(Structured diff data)

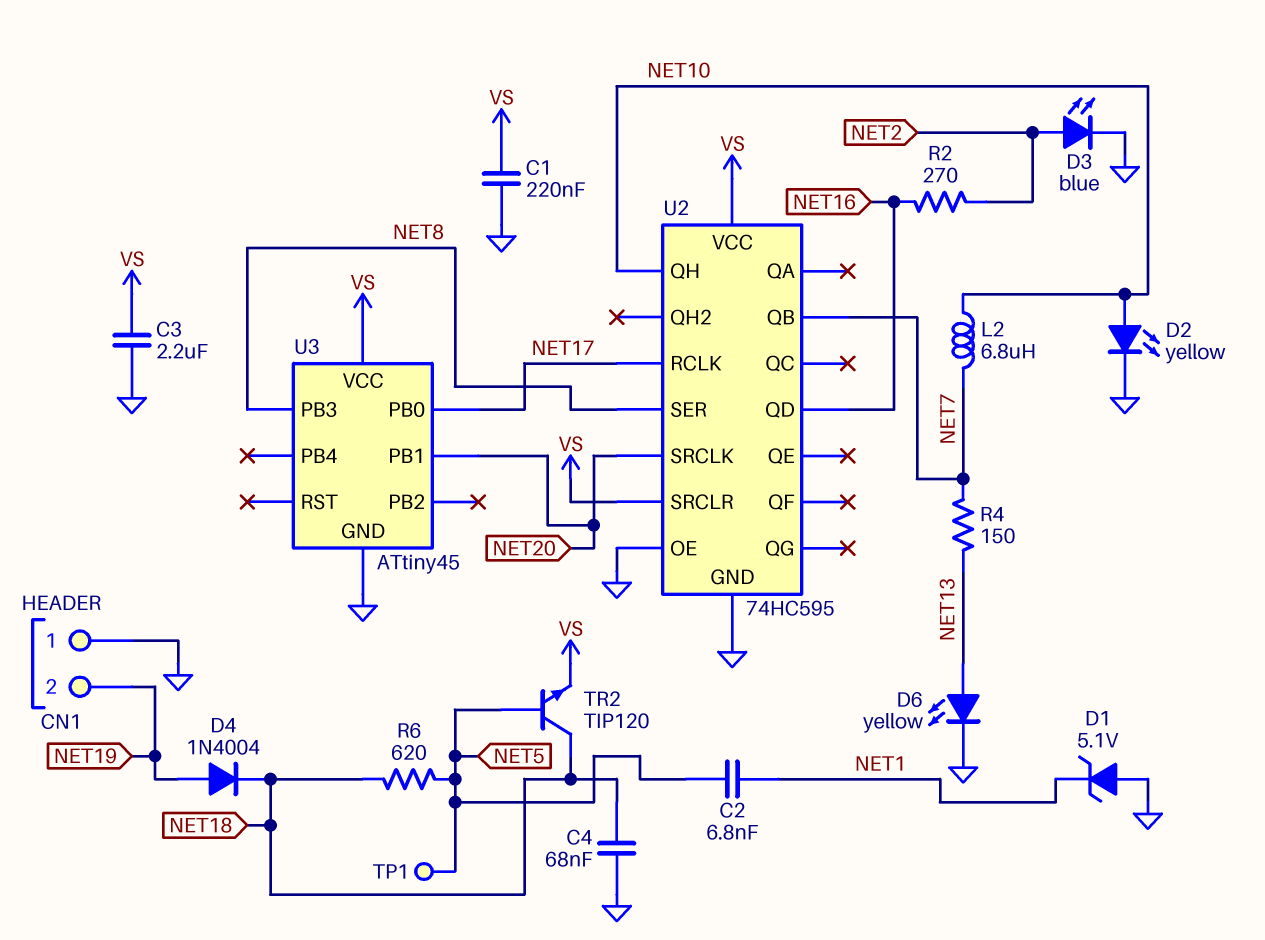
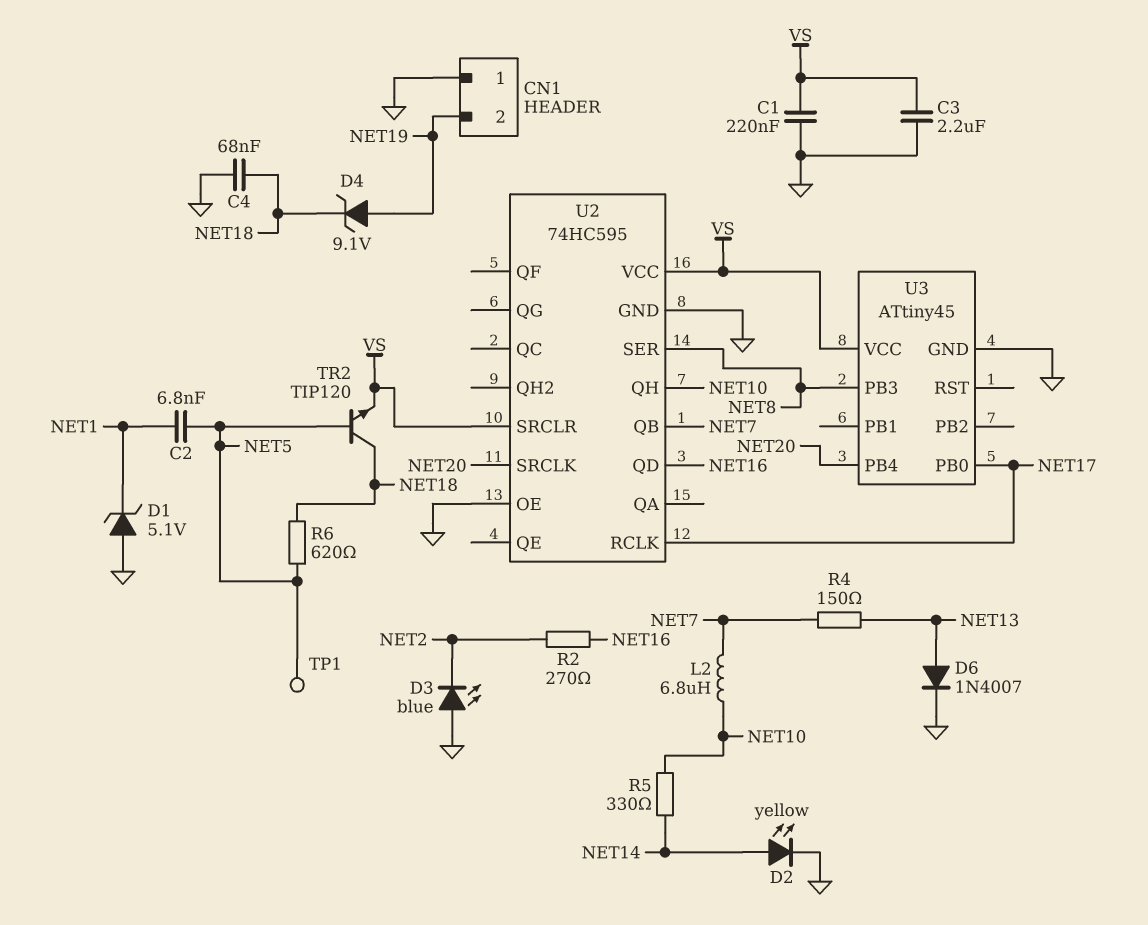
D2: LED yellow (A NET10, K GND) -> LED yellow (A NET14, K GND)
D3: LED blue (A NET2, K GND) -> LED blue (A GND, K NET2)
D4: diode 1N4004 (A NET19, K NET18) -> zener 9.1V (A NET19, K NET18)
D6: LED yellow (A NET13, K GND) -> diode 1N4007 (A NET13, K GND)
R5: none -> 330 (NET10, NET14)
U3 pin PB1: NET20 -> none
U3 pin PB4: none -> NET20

» **Task instructions**
For each line in the records that holds "diode", show that line as it stands.

» **Output**
D4: diode 1N4004 (A NET19, K NET18) -> zener 9.1V (A NET19, K NET18)
D6: LED yellow (A NET13, K GND) -> diode 1N4007 (A NET13, K GND)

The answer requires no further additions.